# Exercise objective
Repeat each entry in the data, exactly.

Object state change records
************

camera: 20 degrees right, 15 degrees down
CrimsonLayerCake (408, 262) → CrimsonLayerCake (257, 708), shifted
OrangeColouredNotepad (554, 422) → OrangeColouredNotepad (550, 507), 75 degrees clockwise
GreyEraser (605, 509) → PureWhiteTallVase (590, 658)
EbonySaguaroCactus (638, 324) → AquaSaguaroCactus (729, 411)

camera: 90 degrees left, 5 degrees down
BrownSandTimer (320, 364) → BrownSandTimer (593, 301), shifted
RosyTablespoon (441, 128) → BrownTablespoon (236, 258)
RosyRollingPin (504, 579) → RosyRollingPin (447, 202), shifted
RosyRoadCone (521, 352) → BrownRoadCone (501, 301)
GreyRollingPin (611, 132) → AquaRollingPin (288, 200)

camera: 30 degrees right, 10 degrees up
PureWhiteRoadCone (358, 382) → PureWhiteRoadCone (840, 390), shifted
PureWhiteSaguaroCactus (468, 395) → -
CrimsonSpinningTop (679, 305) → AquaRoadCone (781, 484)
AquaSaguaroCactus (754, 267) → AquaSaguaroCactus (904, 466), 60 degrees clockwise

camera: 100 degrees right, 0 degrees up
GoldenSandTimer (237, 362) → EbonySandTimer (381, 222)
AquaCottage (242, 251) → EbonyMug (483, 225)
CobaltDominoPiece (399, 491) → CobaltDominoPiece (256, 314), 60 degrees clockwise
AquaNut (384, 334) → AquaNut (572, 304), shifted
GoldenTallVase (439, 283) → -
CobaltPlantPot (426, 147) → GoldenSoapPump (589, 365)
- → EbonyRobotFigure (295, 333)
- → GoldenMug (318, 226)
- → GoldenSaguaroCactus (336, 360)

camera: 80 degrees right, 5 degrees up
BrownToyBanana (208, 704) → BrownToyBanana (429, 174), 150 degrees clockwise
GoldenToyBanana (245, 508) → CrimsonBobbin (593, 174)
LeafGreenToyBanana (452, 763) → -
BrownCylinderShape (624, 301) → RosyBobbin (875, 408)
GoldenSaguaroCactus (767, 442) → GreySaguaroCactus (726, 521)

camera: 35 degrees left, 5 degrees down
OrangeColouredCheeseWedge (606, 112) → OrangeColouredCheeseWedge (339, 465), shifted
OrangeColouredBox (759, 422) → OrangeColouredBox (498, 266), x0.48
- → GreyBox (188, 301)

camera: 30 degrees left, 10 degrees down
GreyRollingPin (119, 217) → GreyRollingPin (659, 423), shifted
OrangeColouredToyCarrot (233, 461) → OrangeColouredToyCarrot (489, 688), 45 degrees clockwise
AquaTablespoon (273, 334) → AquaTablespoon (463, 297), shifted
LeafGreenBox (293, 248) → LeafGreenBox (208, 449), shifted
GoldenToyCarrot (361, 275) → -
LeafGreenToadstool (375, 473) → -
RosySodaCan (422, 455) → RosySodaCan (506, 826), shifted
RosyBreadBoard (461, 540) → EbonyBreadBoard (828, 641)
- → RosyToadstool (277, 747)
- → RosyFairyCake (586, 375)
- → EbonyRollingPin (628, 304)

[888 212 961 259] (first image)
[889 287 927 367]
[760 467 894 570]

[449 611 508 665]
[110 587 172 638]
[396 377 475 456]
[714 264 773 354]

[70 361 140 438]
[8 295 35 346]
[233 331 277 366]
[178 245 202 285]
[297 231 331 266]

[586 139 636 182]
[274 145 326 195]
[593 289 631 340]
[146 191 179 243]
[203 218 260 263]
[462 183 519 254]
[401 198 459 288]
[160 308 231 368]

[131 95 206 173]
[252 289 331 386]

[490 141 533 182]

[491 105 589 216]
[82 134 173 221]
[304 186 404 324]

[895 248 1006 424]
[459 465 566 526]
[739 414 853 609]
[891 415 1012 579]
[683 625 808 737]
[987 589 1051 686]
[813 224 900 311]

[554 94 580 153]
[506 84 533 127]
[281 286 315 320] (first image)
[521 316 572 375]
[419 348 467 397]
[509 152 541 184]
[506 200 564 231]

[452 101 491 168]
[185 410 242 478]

************

# Response box
camera: 20 degrees right, 15 degrees down
CrimsonLayerCake (408, 262) → CrimsonLayerCake (257, 708), shifted
OrangeColouredNotepad (554, 422) → OrangeColouredNotepad (550, 507), 75 degrees clockwise
GreyEraser (605, 509) → PureWhiteTallVase (590, 658)
EbonySaguaroCactus (638, 324) → AquaSaguaroCactus (729, 411)

camera: 90 degrees left, 5 degrees down
BrownSandTimer (320, 364) → BrownSandTimer (593, 301), shifted
RosyTablespoon (441, 128) → BrownTablespoon (236, 258)
RosyRollingPin (504, 579) → RosyRollingPin (447, 202), shifted
RosyRoadCone (521, 352) → BrownRoadCone (501, 301)
GreyRollingPin (611, 132) → AquaRollingPin (288, 200)

camera: 30 degrees right, 10 degrees up
PureWhiteRoadCone (358, 382) → PureWhiteRoadCone (840, 390), shifted
PureWhiteSaguaroCactus (468, 395) → -
CrimsonSpinningTop (679, 305) → AquaRoadCone (781, 484)
AquaSaguaroCactus (754, 267) → AquaSaguaroCactus (904, 466), 60 degrees clockwise

camera: 100 degrees right, 0 degrees up
GoldenSandTimer (237, 362) → EbonySandTimer (381, 222)
AquaCottage (242, 251) → EbonyMug (483, 225)
CobaltDominoPiece (399, 491) → CobaltDominoPiece (256, 314), 60 degrees clockwise
AquaNut (384, 334) → AquaNut (572, 304), shifted
GoldenTallVase (439, 283) → -
CobaltPlantPot (426, 147) → GoldenSoapPump (589, 365)
- → EbonyRobotFigure (295, 333)
- → GoldenMug (318, 226)
- → GoldenSaguaroCactus (336, 360)

camera: 80 degrees right, 5 degrees up
BrownToyBanana (208, 704) → BrownToyBanana (429, 174), 150 degrees clockwise
GoldenToyBanana (245, 508) → CrimsonBobbin (593, 174)
LeafGreenToyBanana (452, 763) → -
BrownCylinderShape (624, 301) → RosyBobbin (875, 408)
GoldenSaguaroCactus (767, 442) → GreySaguaroCactus (726, 521)

camera: 35 degrees left, 5 degrees down
OrangeColouredCheeseWedge (606, 112) → OrangeColouredCheeseWedge (339, 465), shifted
OrangeColouredBox (759, 422) → OrangeColouredBox (498, 266), x0.48
- → GreyBox (188, 301)

camera: 30 degrees left, 10 degrees down
GreyRollingPin (119, 217) → GreyRollingPin (659, 423), shifted
OrangeColouredToyCarrot (233, 461) → OrangeColouredToyCarrot (489, 688), 45 degrees clockwise
AquaTablespoon (273, 334) → AquaTablespoon (463, 297), shifted
LeafGreenBox (293, 248) → LeafGreenBox (208, 449), shifted
GoldenToyCarrot (361, 275) → -
LeafGreenToadstool (375, 473) → -
RosySodaCan (422, 455) → RosySodaCan (506, 826), shifted
RosyBreadBoard (461, 540) → EbonyBreadBoard (828, 641)
- → RosyToadstool (277, 747)
- → RosyFairyCake (586, 375)
- → EbonyRollingPin (628, 304)

[888 212 961 259] (first image)
[889 287 927 367]
[760 467 894 570]

[449 611 508 665]
[110 587 172 638]
[396 377 475 456]
[714 264 773 354]

[70 361 140 438]
[8 295 35 346]
[233 331 277 366]
[178 245 202 285]
[297 231 331 266]

[586 139 636 182]
[274 145 326 195]
[593 289 631 340]
[146 191 179 243]
[203 218 260 263]
[462 183 519 254]
[401 198 459 288]
[160 308 231 368]

[131 95 206 173]
[252 289 331 386]

[490 141 533 182]

[491 105 589 216]
[82 134 173 221]
[304 186 404 324]

[895 248 1006 424]
[459 465 566 526]
[739 414 853 609]
[891 415 1012 579]
[683 625 808 737]
[987 589 1051 686]
[813 224 900 311]

[554 94 580 153]
[506 84 533 127]
[281 286 315 320] (first image)
[521 316 572 375]
[419 348 467 397]
[509 152 541 184]
[506 200 564 231]

[452 101 491 168]
[185 410 242 478]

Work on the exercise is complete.